Change detection data:
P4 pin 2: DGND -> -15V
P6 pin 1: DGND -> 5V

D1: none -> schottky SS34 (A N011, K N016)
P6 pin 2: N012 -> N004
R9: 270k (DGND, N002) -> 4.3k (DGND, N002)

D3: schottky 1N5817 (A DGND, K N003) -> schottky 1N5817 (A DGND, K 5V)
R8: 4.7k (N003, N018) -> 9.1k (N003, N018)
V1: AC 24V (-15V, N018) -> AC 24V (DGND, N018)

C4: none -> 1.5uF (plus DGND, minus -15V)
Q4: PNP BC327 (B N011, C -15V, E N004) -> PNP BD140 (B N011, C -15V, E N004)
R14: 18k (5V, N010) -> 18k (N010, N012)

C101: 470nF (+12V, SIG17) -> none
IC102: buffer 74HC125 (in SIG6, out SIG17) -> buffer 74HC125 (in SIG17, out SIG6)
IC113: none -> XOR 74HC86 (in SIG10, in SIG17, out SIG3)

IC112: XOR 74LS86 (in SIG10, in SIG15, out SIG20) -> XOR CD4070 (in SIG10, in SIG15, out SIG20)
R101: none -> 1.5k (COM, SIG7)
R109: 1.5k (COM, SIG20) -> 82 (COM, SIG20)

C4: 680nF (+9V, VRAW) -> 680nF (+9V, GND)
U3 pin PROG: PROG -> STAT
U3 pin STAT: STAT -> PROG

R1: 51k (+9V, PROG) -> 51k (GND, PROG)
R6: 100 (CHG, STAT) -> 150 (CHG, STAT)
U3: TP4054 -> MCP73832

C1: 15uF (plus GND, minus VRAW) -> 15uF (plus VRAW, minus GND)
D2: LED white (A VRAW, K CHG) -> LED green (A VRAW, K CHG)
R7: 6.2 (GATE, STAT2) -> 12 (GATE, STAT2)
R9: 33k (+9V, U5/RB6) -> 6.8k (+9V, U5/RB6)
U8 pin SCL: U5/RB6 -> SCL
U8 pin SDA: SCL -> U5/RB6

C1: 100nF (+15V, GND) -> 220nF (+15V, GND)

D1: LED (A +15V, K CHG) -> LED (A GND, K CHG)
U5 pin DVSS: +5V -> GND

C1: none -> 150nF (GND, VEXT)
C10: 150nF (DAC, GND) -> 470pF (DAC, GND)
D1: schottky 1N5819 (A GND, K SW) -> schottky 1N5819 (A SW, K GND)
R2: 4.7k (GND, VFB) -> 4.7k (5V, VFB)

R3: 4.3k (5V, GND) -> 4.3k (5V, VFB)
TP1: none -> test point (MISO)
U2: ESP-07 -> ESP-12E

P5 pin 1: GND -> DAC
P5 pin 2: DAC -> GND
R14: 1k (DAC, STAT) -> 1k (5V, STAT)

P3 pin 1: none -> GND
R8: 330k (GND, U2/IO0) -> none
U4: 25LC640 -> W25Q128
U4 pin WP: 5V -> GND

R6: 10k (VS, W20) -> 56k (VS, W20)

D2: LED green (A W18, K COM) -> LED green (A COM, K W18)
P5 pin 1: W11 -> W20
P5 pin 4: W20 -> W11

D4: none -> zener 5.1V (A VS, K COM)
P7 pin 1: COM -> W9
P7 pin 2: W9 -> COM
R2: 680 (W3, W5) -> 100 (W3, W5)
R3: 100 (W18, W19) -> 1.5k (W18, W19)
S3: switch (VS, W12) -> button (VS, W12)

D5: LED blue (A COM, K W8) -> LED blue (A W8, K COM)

Work to be completed: Write out, please, only the lines from the one with "R3: 4.3k (5V, GND) -> 4.3k (5V, VFB)" through the last line above, both included and unchanged.

Solution to the problem:
R3: 4.3k (5V, GND) -> 4.3k (5V, VFB)
TP1: none -> test point (MISO)
U2: ESP-07 -> ESP-12E

P5 pin 1: GND -> DAC
P5 pin 2: DAC -> GND
R14: 1k (DAC, STAT) -> 1k (5V, STAT)

P3 pin 1: none -> GND
R8: 330k (GND, U2/IO0) -> none
U4: 25LC640 -> W25Q128
U4 pin WP: 5V -> GND

R6: 10k (VS, W20) -> 56k (VS, W20)

D2: LED green (A W18, K COM) -> LED green (A COM, K W18)
P5 pin 1: W11 -> W20
P5 pin 4: W20 -> W11

D4: none -> zener 5.1V (A VS, K COM)
P7 pin 1: COM -> W9
P7 pin 2: W9 -> COM
R2: 680 (W3, W5) -> 100 (W3, W5)
R3: 100 (W18, W19) -> 1.5k (W18, W19)
S3: switch (VS, W12) -> button (VS, W12)

D5: LED blue (A COM, K W8) -> LED blue (A W8, K COM)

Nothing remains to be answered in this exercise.